Version comparison data |
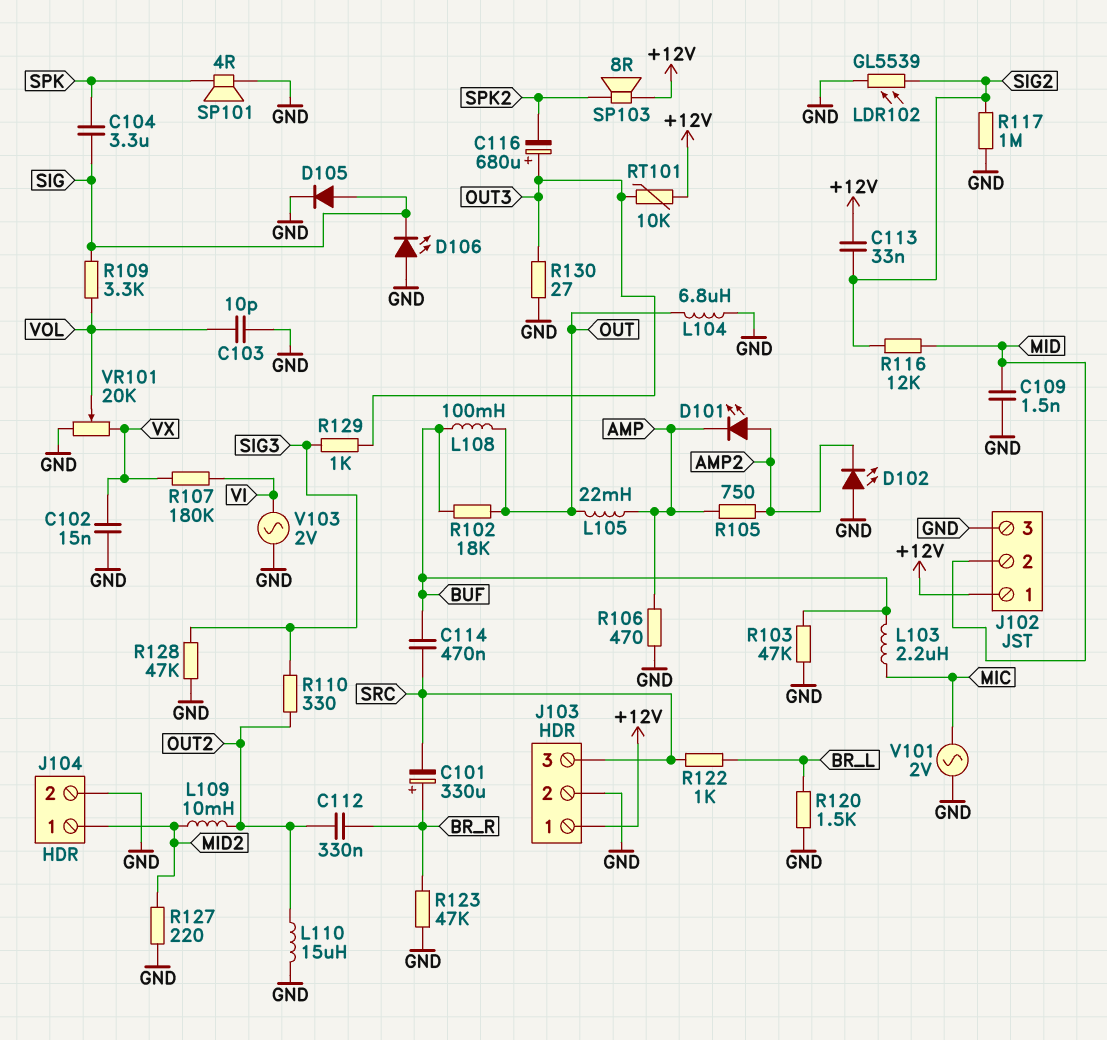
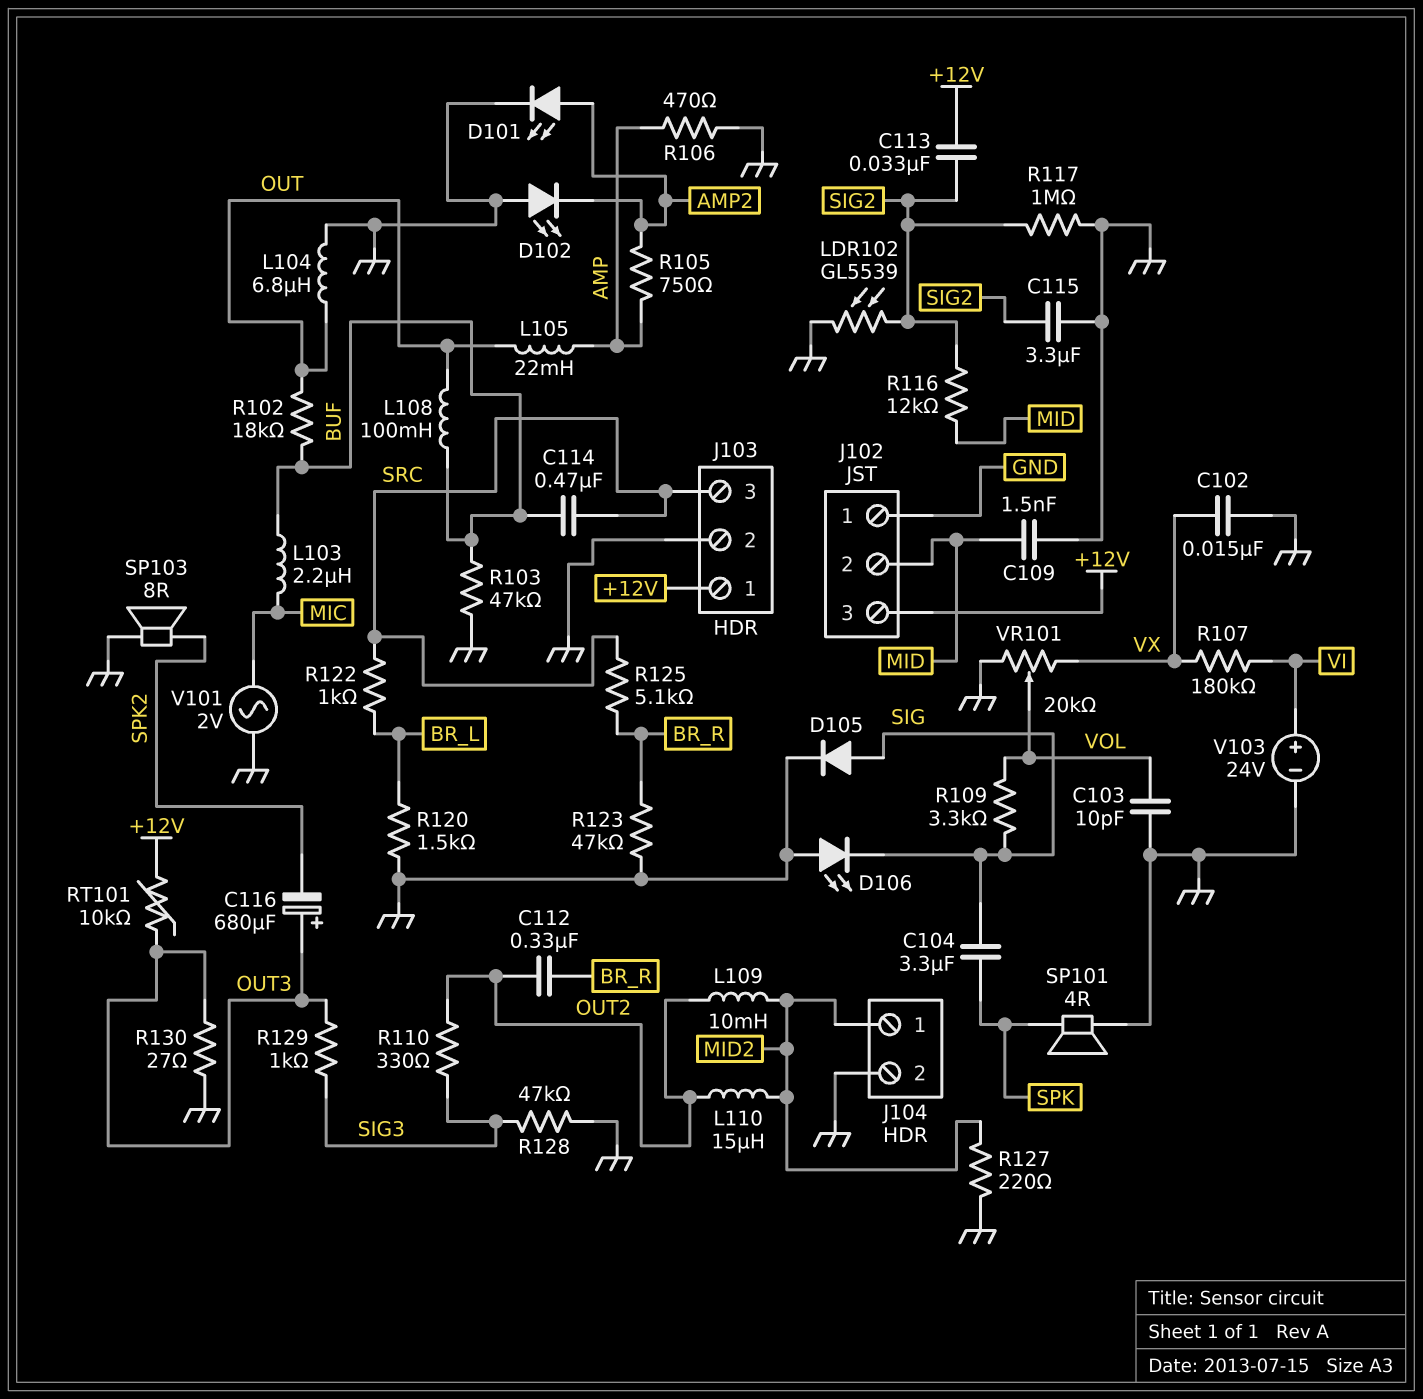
C101: 330uF (plus BR_R, minus SRC) -> none
C115: none -> 3.3uF (GND, SIG2)
D101: LED (A AMP2, K AMP) -> LED (A AMP2, K GND)
J102 pin 1: +12V -> GND
J102 pin 3: GND -> +12V
L110: 15uH (GND, OUT2) -> 15uH (MID2, OUT2)
R125: none -> 5.1k (BR_R, SRC)
SP103: speaker 8R (+12V, SPK2) -> speaker 8R (GND, SPK2)
V103: AC 2V (GND, VI) -> 24V (plus VI, minus GND)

THE PROBLEM | Whatever lies between the line containing "J102 pin 1: +12V -> GND" and the final line above, both included, must be returned exactly.

COMPLETED EXERCISE |
J102 pin 1: +12V -> GND
J102 pin 3: GND -> +12V
L110: 15uH (GND, OUT2) -> 15uH (MID2, OUT2)
R125: none -> 5.1k (BR_R, SRC)
SP103: speaker 8R (+12V, SPK2) -> speaker 8R (GND, SPK2)
V103: AC 2V (GND, VI) -> 24V (plus VI, minus GND)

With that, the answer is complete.